─── Provided entries

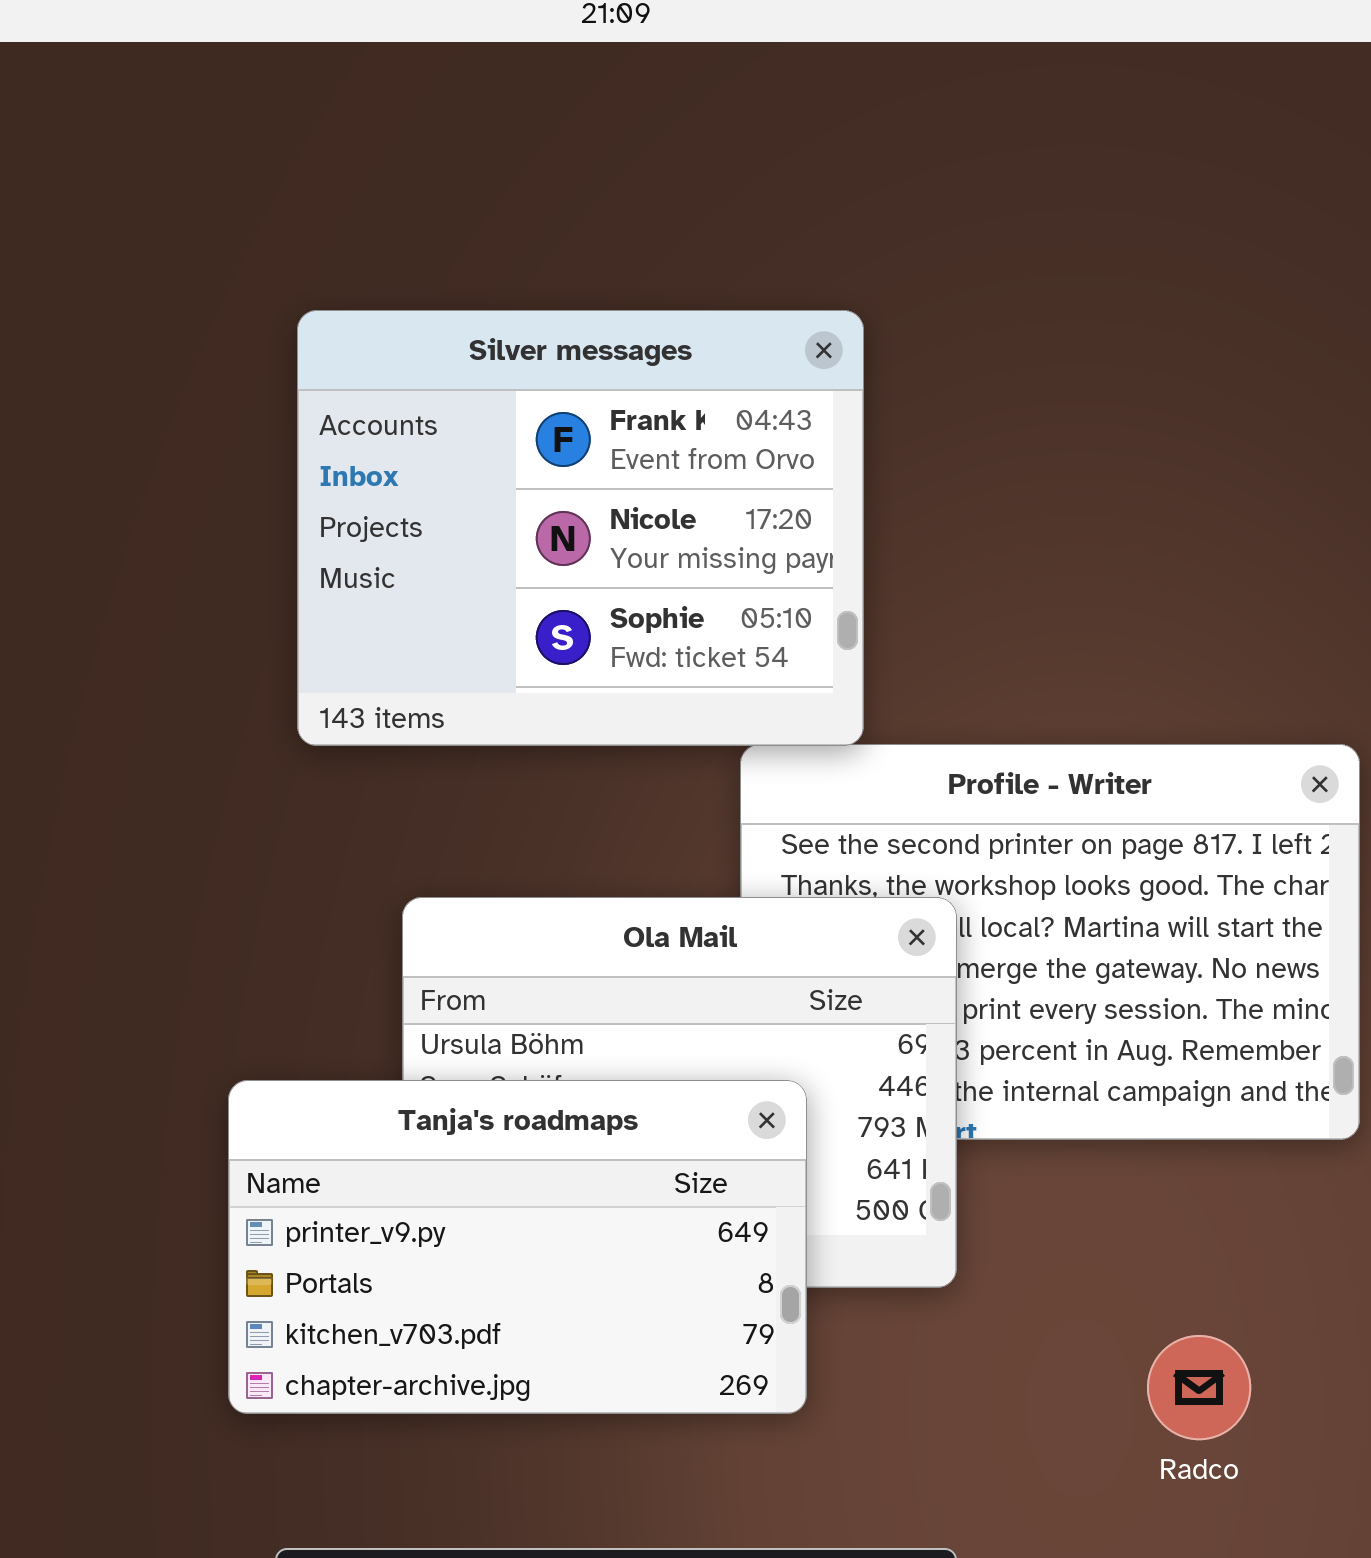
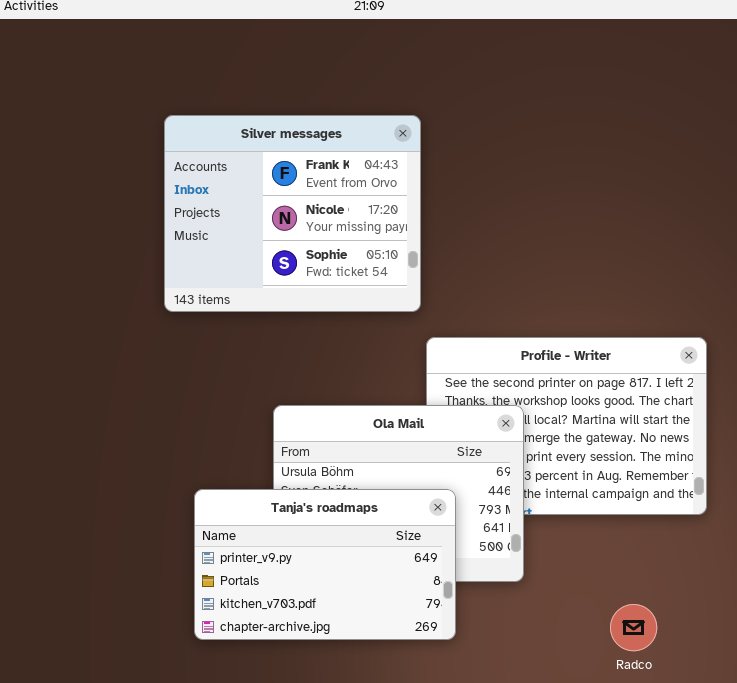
Silver messages: [297,310,864,746] -> [164,115,421,312], moved

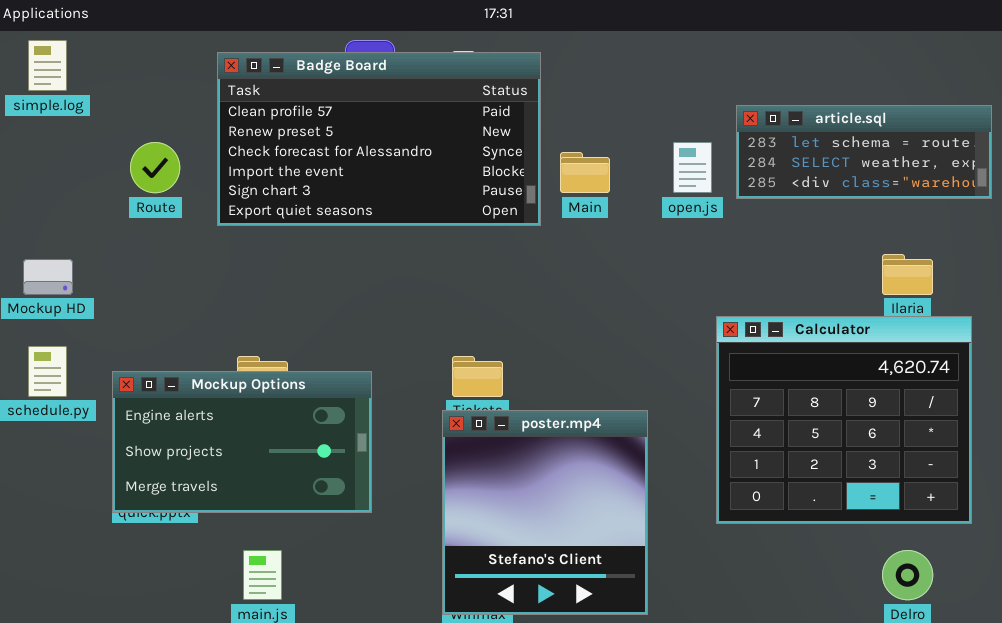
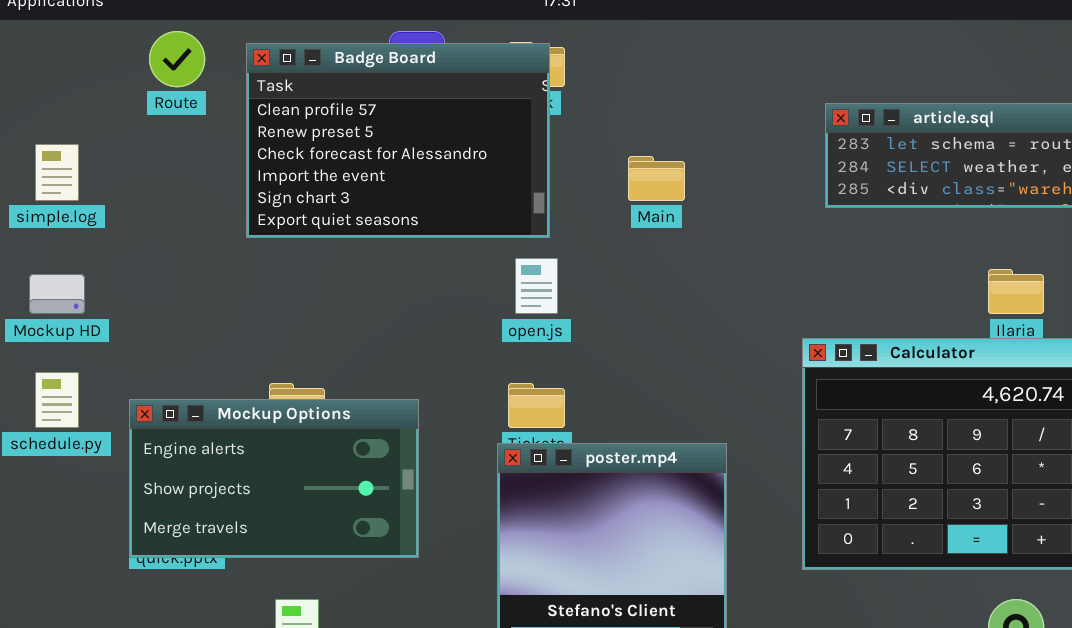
simple.log: [28,40,67,91] -> [35,144,79,201], moved
Badge Board: [217,52,541,226] -> [246,43,550,238], resized
Route: [130,142,180,193] -> [149,31,205,87], moved
open.js: [673,142,712,193] -> [515,258,558,314], moved

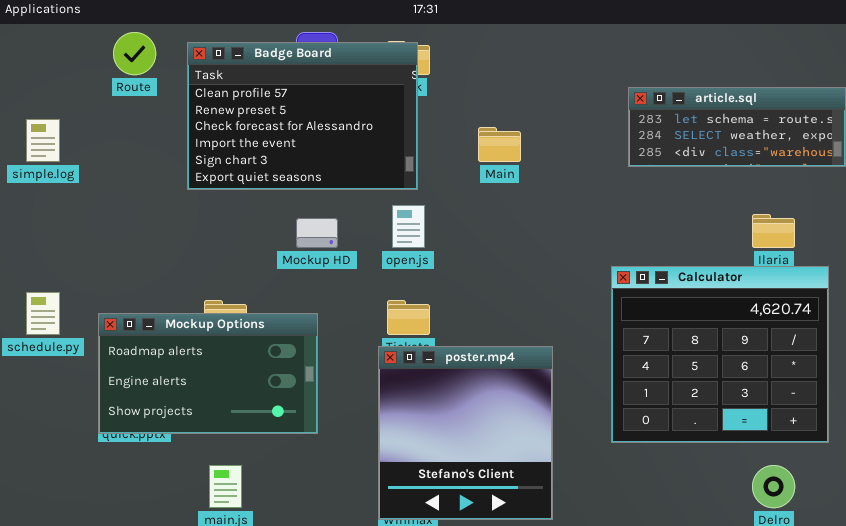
Mockup HD: [29,274,85,314] -> [296,218,338,248], moved
Mockup Options: [129,399,419,558] -> [98,313,318,434], scrolled up 1 row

──────

• **The problem**
What is needed is an exact copy of all the entries above, minus the pictures.

• **Output of the exercise**
Silver messages: [297,310,864,746] -> [164,115,421,312], moved

simple.log: [28,40,67,91] -> [35,144,79,201], moved
Badge Board: [217,52,541,226] -> [246,43,550,238], resized
Route: [130,142,180,193] -> [149,31,205,87], moved
open.js: [673,142,712,193] -> [515,258,558,314], moved

Mockup HD: [29,274,85,314] -> [296,218,338,248], moved
Mockup Options: [129,399,419,558] -> [98,313,318,434], scrolled up 1 row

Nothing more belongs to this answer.